▶ Work task
Starting at the line that contains "pink cone: 3 -> 2", transcribe every remaining line of the entries exactly, including the last one.

(Stored records)
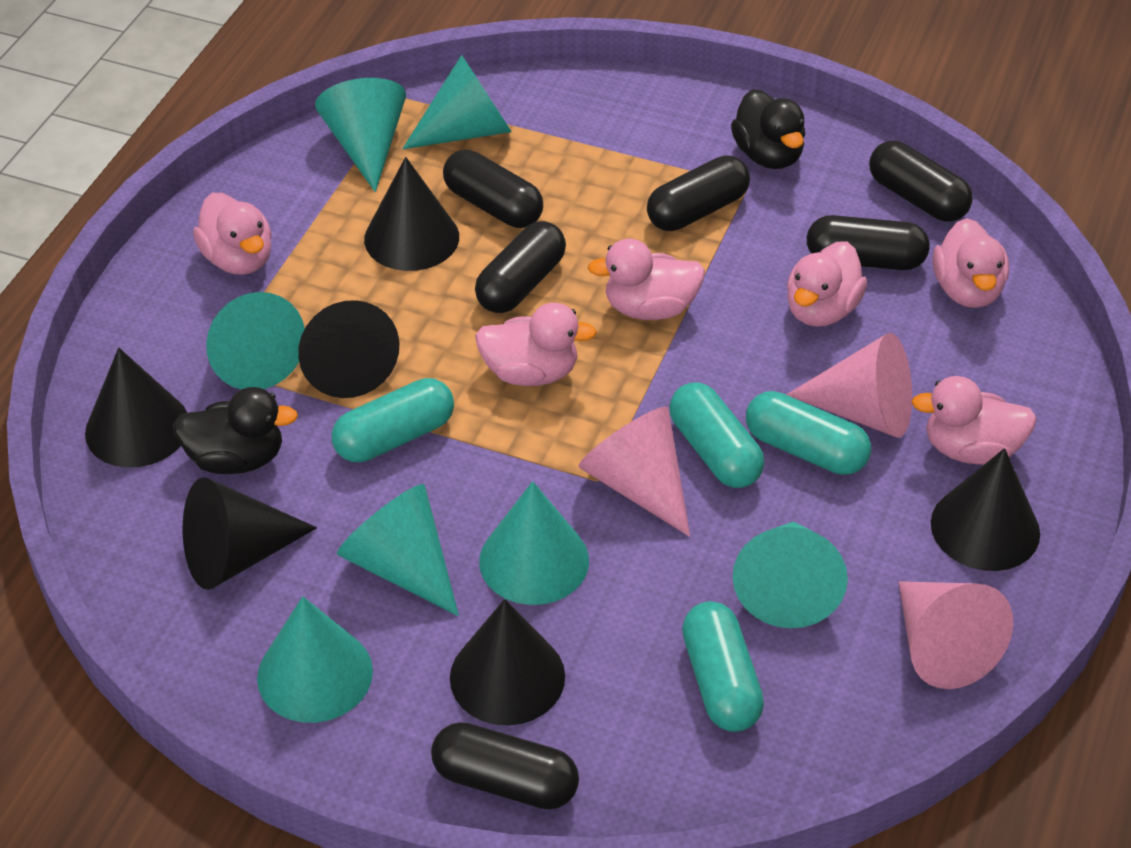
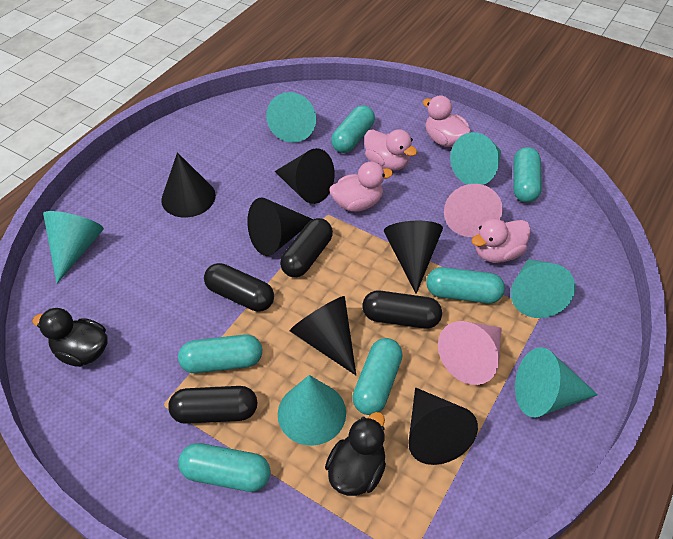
black capsule: 6 -> 4
pink cone: 3 -> 2
pink duck: 6 -> 4
turquoise capsule: 4 -> 6
turquoise cone: 7 -> 6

▶ Answer area
pink cone: 3 -> 2
pink duck: 6 -> 4
turquoise capsule: 4 -> 6
turquoise cone: 7 -> 6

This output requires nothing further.